ASSIGNMENT :: Lines outside the range are not wanted. Give again exactly the lines between the line holding "green screwdriver: 4 -> 5" and the line holding "turquoise screwdriver: 0 -> 3", inclusive, from the listing below.

++++ DATA SUPPLIED ++++

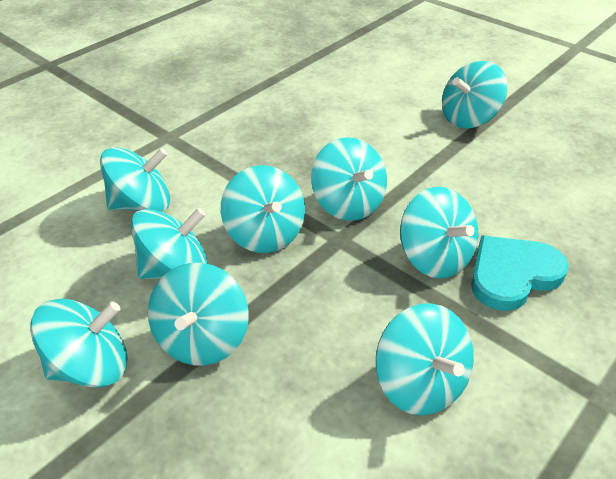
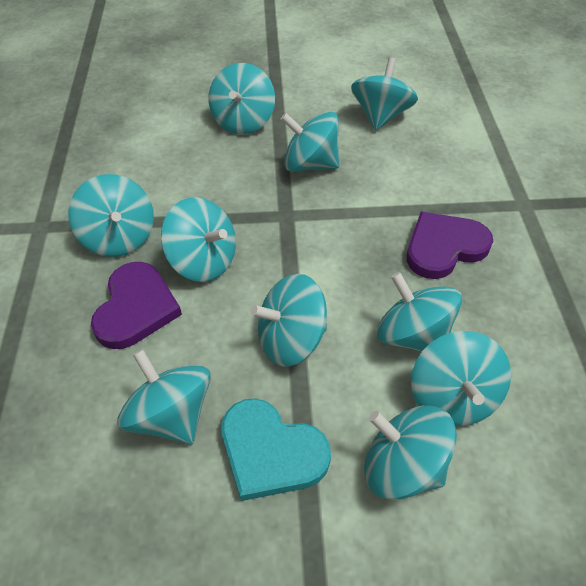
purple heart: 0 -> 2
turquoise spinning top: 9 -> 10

++++
++++ DATA SUPPLIED ++++

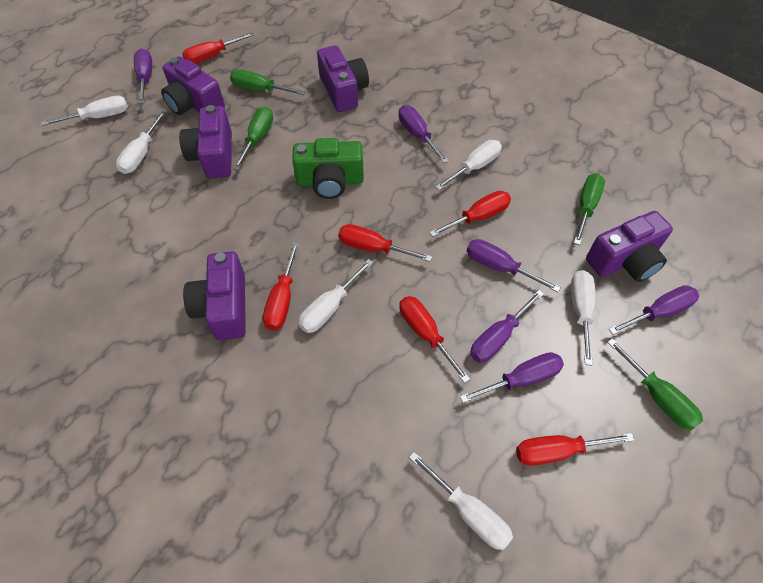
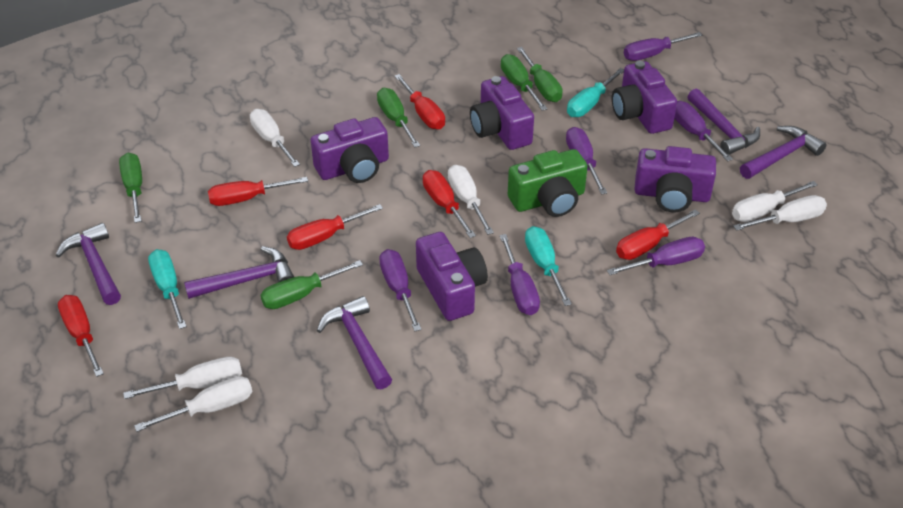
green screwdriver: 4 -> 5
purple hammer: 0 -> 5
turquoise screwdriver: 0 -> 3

++++
++++ DATA SUPPLIED ++++

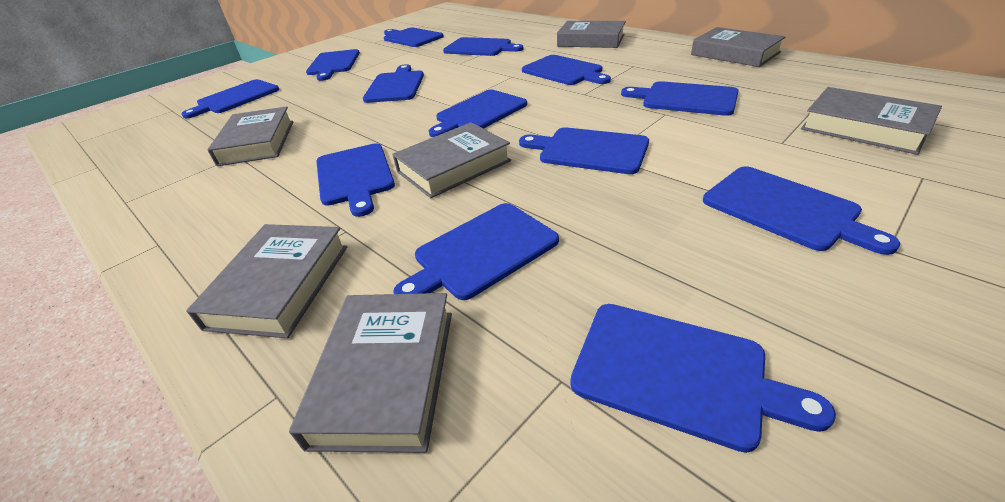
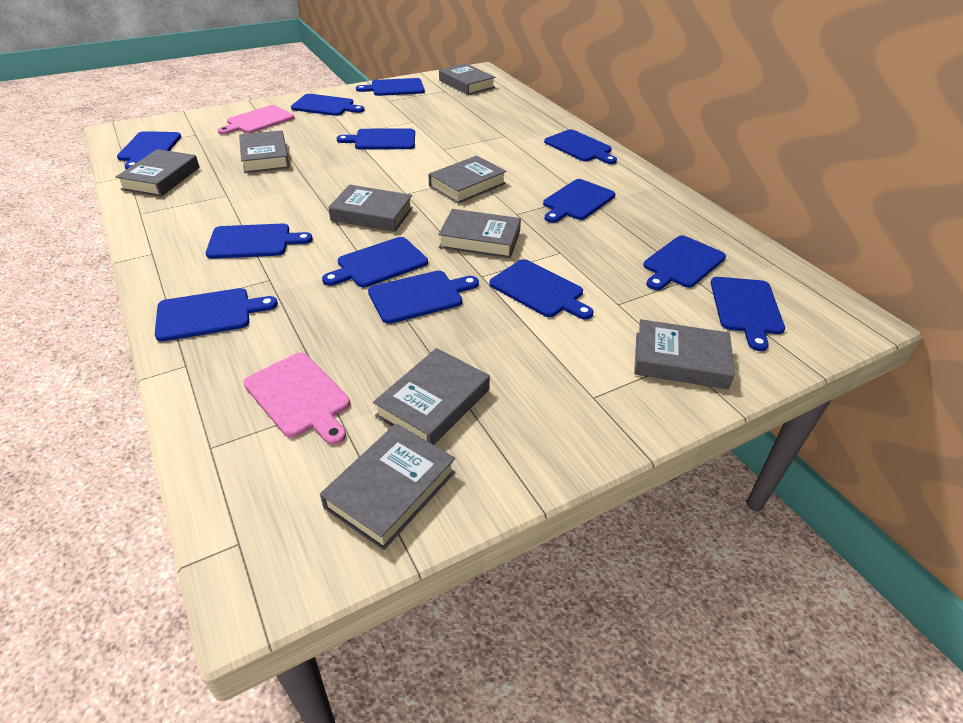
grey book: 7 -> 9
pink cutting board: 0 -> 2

++++

RESULT ::
green screwdriver: 4 -> 5
purple hammer: 0 -> 5
turquoise screwdriver: 0 -> 3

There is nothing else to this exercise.